Collected data entries:
■ ■ ■
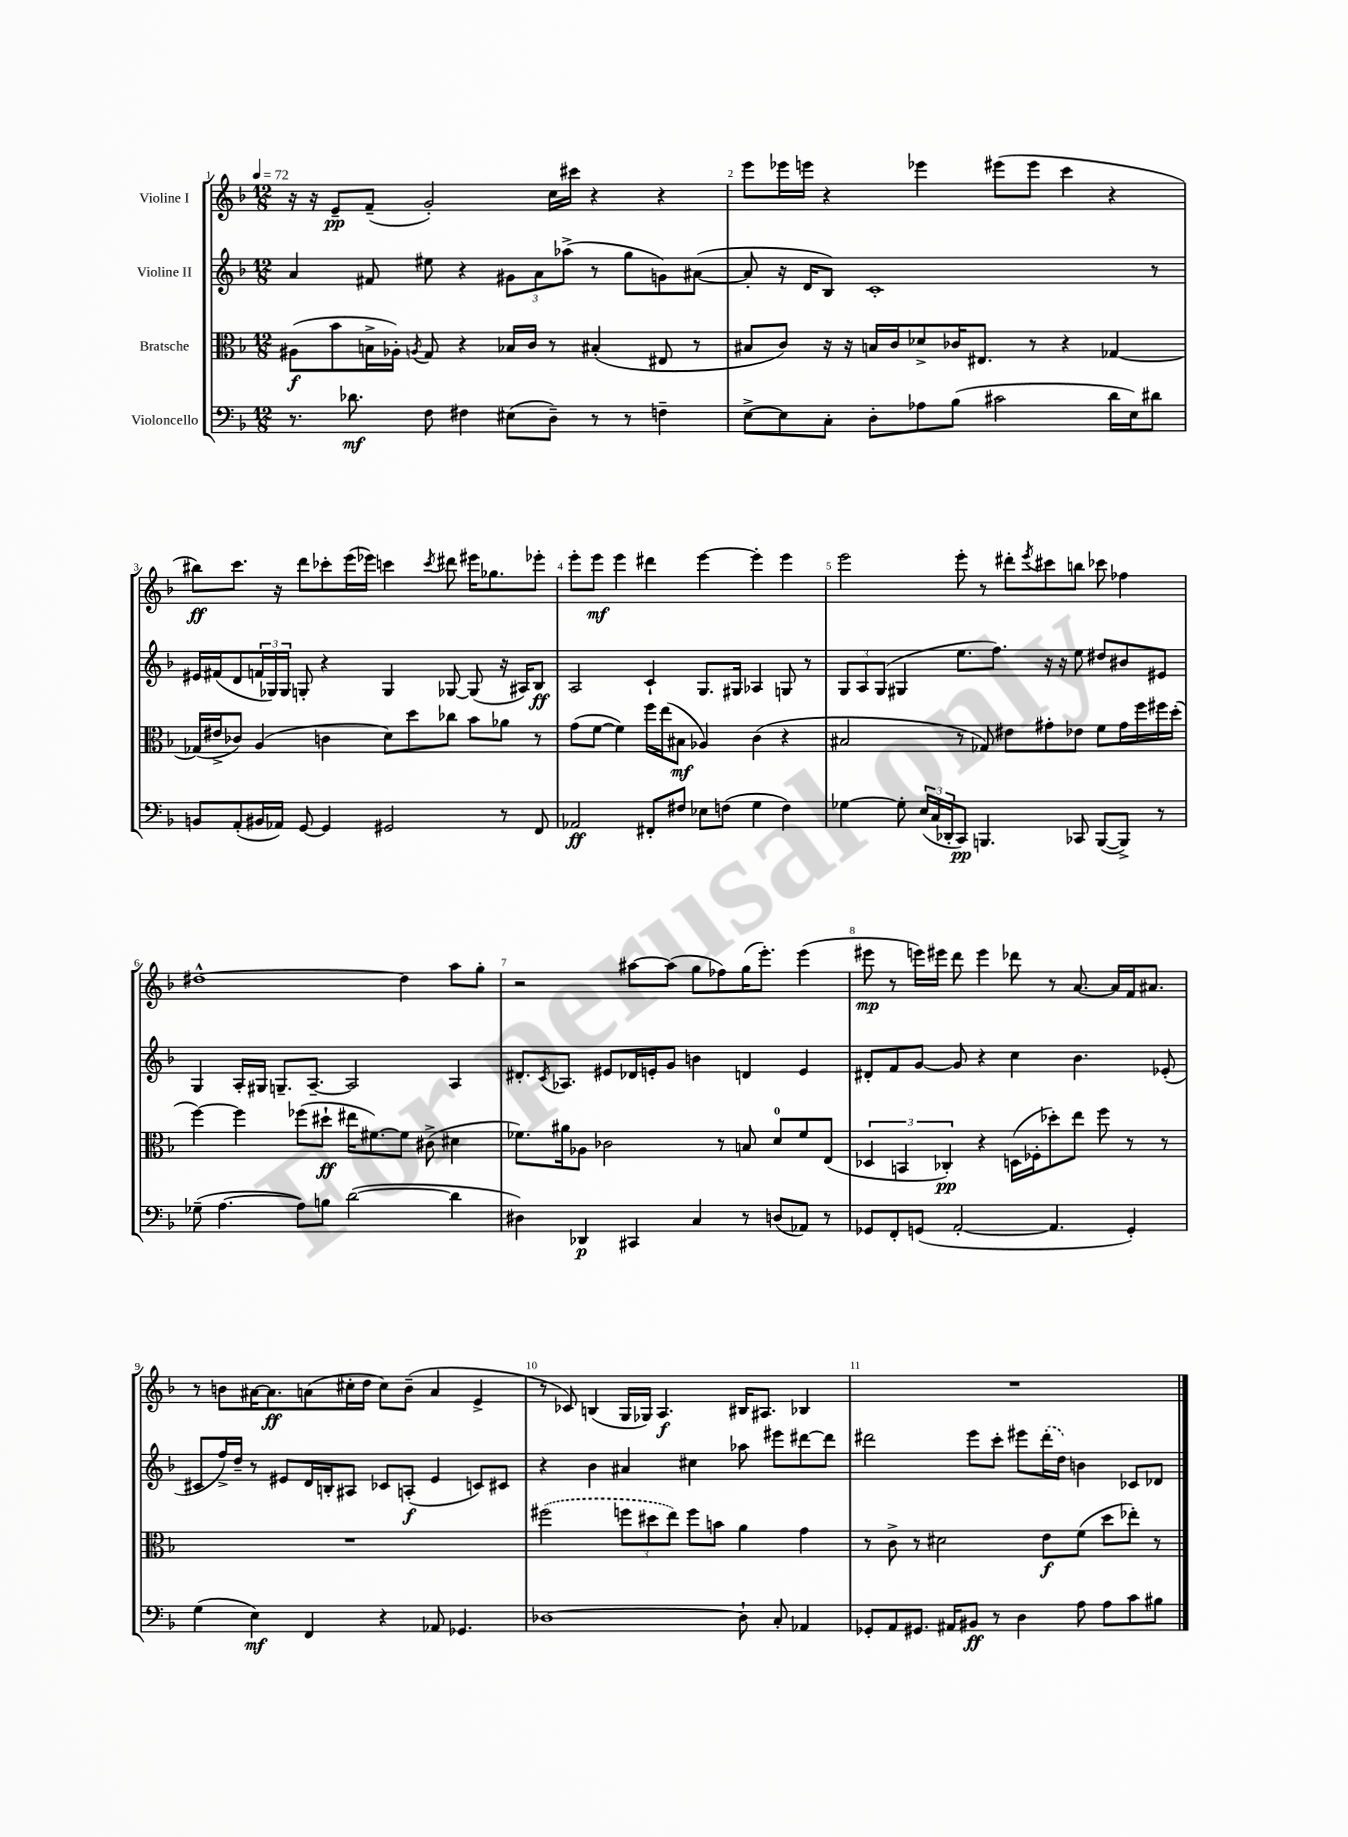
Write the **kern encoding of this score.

**kern	**dynam	**kern	**dynam	**kern	**dynam	**kern	**dynam
*part4	*part4	*part3	*part3	*part2	*part2	*part1	*part1
*staff4	*staff4	*staff3	*staff3	*staff2	*staff2	*staff1	*staff1
*I"Violoncello	*	*I"Bratsche	*	*I"Violine II	*	*I"Violine I	*
*clefF4	*	*clefC3	*	*clefG2	*	*clefG2	*
*k[b-]	*	*k[b-]	*	*k[b-]	*	*k[b-]	*
*M12/8	*	*M12/8	*	*M12/8	*	*M12/8	*
*MM72	*	*MM72	*	*MM72	*	*MM72	*
=1	=1	=1	=1	=1	=1	=1	=1
8.r	.	(8A#X\L	f	4a/	.	16r	.
.	.	.	.	.	.	16r	.
.	.	8b-\	.	.	.	8e~/L	pp
8.d-X\	mf	.	.	.	.	.	.
.	.	16Bn^\L	.	8f#X/	.	(8f~/J	.
.	.	16A-X'\JJ)	.	.	.	.	.
.	.	8qAn/	.	.	.	.	.
8F\	.	8G/	.	8ee#X\	.	2g'/)	.
4F#X\	.	4r	.	4r	.	.	.
(8E#X\L	.	16B-X/LL	.	12g#X\L	.	.	.
.	.	16c/JJ	.	.	.	.	.
.	.	.	.	12a\	.	.	.
8D~\J)	.	8r	.	.	.	16cc\LL	.
.	.	.	.	(12aa-X^\J	.	.	.
.	.	.	.	.	.	16ccc#X\JJ	.
8r	.	(4B#X'/	.	8r	.	4r	.
8r	.	.	.	8gg\L	.	.	.
4Fn~\	.	8E#X/	.	8gn\)	.	4r	.
.	.	8r	.	([8a#X\J	.	.	.
=2	=2	=2	=2	=2	=2	=2	=2
[8E^\L	.	8B#X/L	.	8a#'/]	.	8eee\L	.
8E\]	.	8c/J)	.	16r	.	16eee-X\L	.
.	.	.	.	16d/KL	.	16eeen\JJ	.
8C'\J	.	16r	.	8B-/J)	.	4r	.
.	.	16r	.	.	.	.	.
8D'\L	.	16Bn/LL	.	1c'	.	.	.
.	.	16c/J	.	.	.	.	.
8A-X\	.	8d-X^/	.	.	.	4eee-X\	.
(8B-\J	.	16c-X/K	.	.	.	.	.
.	.	8.E#X/J	.	.	.	.	.
2c#X\	.	.	.	.	.	(8eee#X\L	.
.	.	8r	.	.	.	8eee#\J	.
.	.	4r	.	.	.	4ccc\	.
16d\LL	.	[4G-X/	.	.	.	4r	.
16E\J)	.	.	.	.	.	.	.
8d#X\J	.	.	.	8r	.	.	.
!!LO:LB:g=z
=3	=3	=3	=3	=3	=3	=3	=3
8BBn/L	.	(16G-X/LL]	.	16e#X/LL	.	8bb#X\L)	ff
.	.	16e#X^/J	.	(16f#X/J	.	.	.
(8AA'/	.	8c-X/J)	.	8d/	.	8.ccc\J	.
16BB#X/L	.	(4A/	.	24fn/L	.	.	.
.	.	.	.	24G-X/)	.	.	.
16AA-X/JJ)	.	.	.	.	.	16r	.
.	.	.	.	24G-/JJ	.	.	.
[8GG/	.	.	.	8Gn'/	.	8ddd\L	.
4GG/]	.	4cn\	.	4r	.	8ccc-X'\	.
.	.	.	.	.	.	(16eee\L	.
.	.	.	.	.	.	16eee-X\JJ)	.
2GG#X/	.	8d\L)	.	4G/	.	4cccn\	.
.	.	8dd\	.	.	.	.	.
.	.	.	.	.	.	8qccc/	.
.	.	8cc-X\J	.	[8G-X/	.	8ddd#X\	.
.	.	8b-\L	.	(8G-/]	.	16eee#X\KL	.
.	.	.	.	.	.	8.gg-X\	.
8r	.	8a-X\J	.	16r	.	.	.
.	.	.	.	16A#X/KL)	.	.	.
8FF/	.	8r	.	8B-/J	ff	8eee-X'\J	.
=4	=4	=4	=4	=4	=4	=4	=4
2AA-X/	ff	(8g\L	.	2A/	.	8eee'\L	.
.	.	[8f\J	.	.	.	8eee\J	mf
.	.	4f\])	.	.	.	4eee\	.
8FF#X'/L	.	16ff\LL	.	4c`/	.	4ddd#X\	.
.	.	(16ee\J	.	.	.	.	.
8F#X/J	.	8B#X\J	mf	.	.	.	.
8E-X\L	.	4A-X/)	.	8.G/L	.	[4eee\	.
(8Fn\J	.	.	.	.	.	.	.
.	.	.	.	16G#X/Jk	.	.	.
4G\	.	(4c\	.	4A-X/	.	4eee'\]	.
4F\)	.	4r	.	8Gn/	.	4eee\	.
.	.	.	.	8r	.	.	.
=5	=5	=5	=5	=5	=5	=5	=5
[4G-X\	.	2B#X/	.	12G/L	.	2eee\	.
.	.	.	.	12A/	.	.	.
.	.	.	.	(12G/J	.	.	.
8G-'\]	.	.	.	4G#X/	.	.	.
(24E/LL	.	.	.	.	.	.	.
24C/	.	.	.	.	.	.	.
24DD-X'/J	.	.	.	.	.	.	.
8CC/J)	pp	8r	.	8.ee\L	.	8eee'\	.
4.BBBn/	.	8G-X/)	.	.	.	8r	.
.	.	.	.	8.ff\J)	.	.	.
.	.	8e#X\L	.	.	.	8ddd#X'\L	.
.	.	.	.	.	.	8qeee/	.
.	.	8g#X'\	.	16r	.	8ccc#X\	.
.	.	.	.	16r	.	.	.
8CC-X/	.	8e-X\J	.	8ee\	.	8bbn\J	.
([8BBB/L	.	8f\L	.	8dd#X/L	.	8ccc-X\	.
8BBB^/J])	.	16g#\L	.	8b#X/	.	4ff-X\	.
.	.	16ff\	.	.	.	.	.
8r	.	16ff#X\	.	8e#X/J	.	.	.
.	.	(16dd'\JJ	.	.	.	.	.
!!LO:LB:g=z
=6	=6	=6	=6	=6	=6	=6	=6
(8G-X~\	.	[4ff\)	.	4G/	.	[1dd#X^^	.
[4.A\	.	.	.	.	.	.	.
.	.	4ff\]	.	16A'/LL	.	.	.
.	.	.	.	16G#X/JJ	.	.	.
.	.	.	.	8.Gn~/L	.	.	.
8A\L])	.	(8ff-X\L	.	.	.	.	.
.	.	.	.	[8.A~/J	.	.	.
8Bn\J	.	8dd#X`\J	ff	.	.	.	.
([2d\	.	16ee#X\KL	.	2A/]	.	.	.
.	.	[8.f#X\)	.	.	.	.	.
.	.	8f#\J]	.	.	.	4dd#\]	.
.	.	(8c#X^\	.	.	.	.	.
4d\]	.	4d#X\	.	4A/	.	8aa\L	.
.	.	.	.	.	.	8gg'\J	.
=7	=7	=7	=7	=7	=7	=7	=7
4D#X\)	.	8.f-X\L)	.	8.d#X'/L	.	2r	.
.	.	.	.	8qc/	.	.	.
.	.	16a#X\k	.	8.A-X/J	.	.	.
4DD-X/	p	8A-X\J	.	.	.	.	.
.	.	2c-X\	.	8e#X/L	.	.	.
4CC#X/	.	.	.	16d-X/L	.	[8aa#X\L	.
.	.	.	.	16en'/J	.	.	.
.	.	.	.	8g/J	.	(8aa#\J]	.
4C/	.	.	.	4bn\	.	8gg\L	.
.	.	8r	.	.	.	8ff-X\)	.
8r	.	8Bn/	.	4dn/	.	(16gg\K	.
.	.	.	.	.	.	8.eee'\J)	.
(8Dn/L	.	8d/L	.	.	.	.	.
8AA-X/J)	.	8f-/	.	4e/	.	(4eee\	.
8r	.	(8E/J	.	.	.	.	.
=8	=8	=8	=8	=8	=8	=8	=8
8GG-X/L	.	6D-X/	.	8d#X'/L	.	8eee#X\	mp
8FF'/	.	.	.	8f/	.	8r	.
.	.	6BBn/	.	.	.	.	.
(8GGn/J	.	.	.	[8g/J	.	16eeen\LL)	.
.	.	.	.	.	.	16eee#X\JJ	.
.	.	6C-X'/)	pp	.	.	.	.
[2AA'/	.	.	.	8g/]	.	8ddd\	.
.	.	4r	.	4r	.	4eee#\	.
.	.	(16Dn\LL	.	4cc\	.	8ddd-X\	.
.	.	16F-X'\J	.	.	.	.	.
4.AA/]	.	8dd-X'\)	.	.	.	8r	.
.	.	8ee\J	.	4.b-\	.	[8.a/	.
.	.	8ff\	.	.	.	.	.
.	.	.	.	.	.	16a/LL]	.
4GG'/)	.	8r	.	.	.	16f/J	.
.	.	.	.	.	.	8.a#X/J	.
.	.	8r	.	(8e-X'/	.	.	.
!!LO:LB:g=z
=9	=9	=9	=9	=9	=9	=9	=9
(4G\	.	1.r	.	8c#X/L	.	8r	.
.	.	.	.	16ff^/L)	.	8bn\L	.
.	.	.	.	16dd~/JJ	.	.	.
4E\)	mf	.	.	8r	.	[16a#X\K	.
.	.	.	.	.	.	8.a#\]	ff
.	.	.	.	8e#X/L	.	.	.
4FF/	.	.	.	16d/L	.	(8an\	.
.	.	.	.	16Bn'/J	.	.	.
.	.	.	.	8A#X/J	.	16cc#X'\L	.
.	.	.	.	.	.	16dd\JJ	.
4r	.	.	.	8c-X/L	.	8cc#\L)	.
.	.	.	.	(8An'/J	f	(8b~\J	.
8AA-X/	.	.	.	4e#/	.	4a/	.
4.GG-X/	.	.	.	.	.	.	.
.	.	.	.	8cn/L)	.	4e^/	.
.	.	.	.	8c#X/J	.	.	.
=10	=10	=10	=10	=10	=10	=10	=10
[1D-X	.	(2ff#X\	.	4r	.	8r	.
.	.	.	.	.	.	8c-X/)	.
.	.	.	.	4b-\	.	(4Bn/	.
.	.	12ffn\L	.	4a#X/	.	16G/LL	.
.	.	.	.	.	.	16G-X/JJ)	.
.	.	12dd#X\	.	.	.	.	.
.	.	.	.	.	.	4.A/	f
.	.	12ee\J)	.	.	.	.	.
.	.	8ff\L	.	4cc#X\	.	.	.
.	.	8bn\J	.	.	.	.	.
8D-`\]	.	4a\	.	8aa-X\	.	16B#X/KL	.
.	.	.	.	.	.	8.A#X/J	.
8C'/	.	.	.	8eee#X\L	.	.	.
4AA-X/	.	4g\	.	[8ddd#X\	.	4B-X/	.
.	.	.	.	8ddd#\J]	.	.	.
=11	=11	=11	=11	=11	=11	=11	=11
8GG-X'/L	.	8r	.	2ddd#X\	.	1.r	.
8AA/	.	8c^\	.	.	.	.	.
8.GG#X/J	.	8r	.	.	.	.	.
.	.	2d#X\	.	.	.	.	.
16AA#X/KL	.	.	.	.	.	.	.
8BB#X/J	ff	.	.	8eee\L	.	.	.
8r	.	.	.	8ccc'\J	.	.	.
4D\	.	.	.	8eee#X\L	.	.	.
.	.	8e\L	f	(16ddd#'\L	.	.	.
.	.	.	.	16dd\JJ)	.	.	.
8A\	.	(8f\J	.	4bn\	.	.	.
8A\L	.	8dd\L	.	.	.	.	.
8c\	.	8ee-X'\J)	.	8c-X/L	.	.	.
8B#X\J	.	8r	.	8d-X/J	.	.	.
==	==	==	==	==	==	==	==
*-	*-	*-	*-	*-	*-	*-	*-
■ ■ ■
▸ **GOAL**:
Pull out every line of the items above that contains the string "kern", and copy each one.

▸ **THE REPLY**:
Write the **kern encoding of this score.
**kern	**dynam	**kern	**dynam	**kern	**dynam	**kern	**dynam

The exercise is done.